▶ [Required work]
Go through the records and copy each line where the word "after" occurs.

▶ [Given information]
+===+

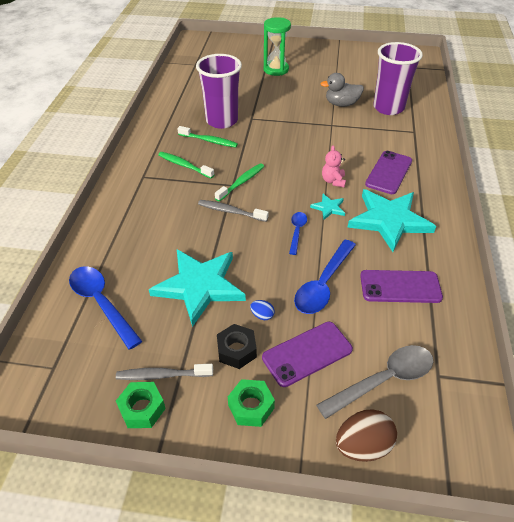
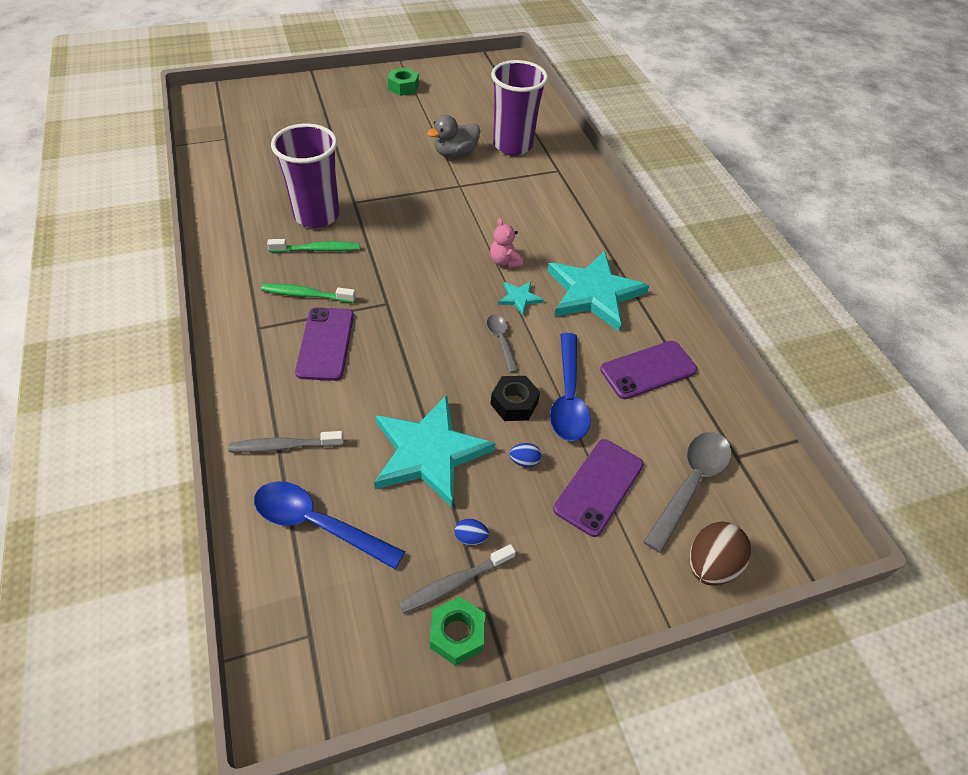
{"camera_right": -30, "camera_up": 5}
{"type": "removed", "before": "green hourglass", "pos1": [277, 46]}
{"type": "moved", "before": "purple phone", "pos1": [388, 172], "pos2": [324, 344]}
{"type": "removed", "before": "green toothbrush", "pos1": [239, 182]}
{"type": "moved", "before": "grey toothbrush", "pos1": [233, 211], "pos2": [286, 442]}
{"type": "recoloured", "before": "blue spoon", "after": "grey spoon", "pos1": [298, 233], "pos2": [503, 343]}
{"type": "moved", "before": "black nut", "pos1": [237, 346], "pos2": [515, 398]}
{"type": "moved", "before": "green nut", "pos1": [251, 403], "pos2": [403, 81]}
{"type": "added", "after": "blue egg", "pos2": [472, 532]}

+===+

▶ [Answer to this task]
{"type": "recoloured", "before": "blue spoon", "after": "grey spoon", "pos1": [298, 233], "pos2": [503, 343]}
{"type": "added", "after": "blue egg", "pos2": [472, 532]}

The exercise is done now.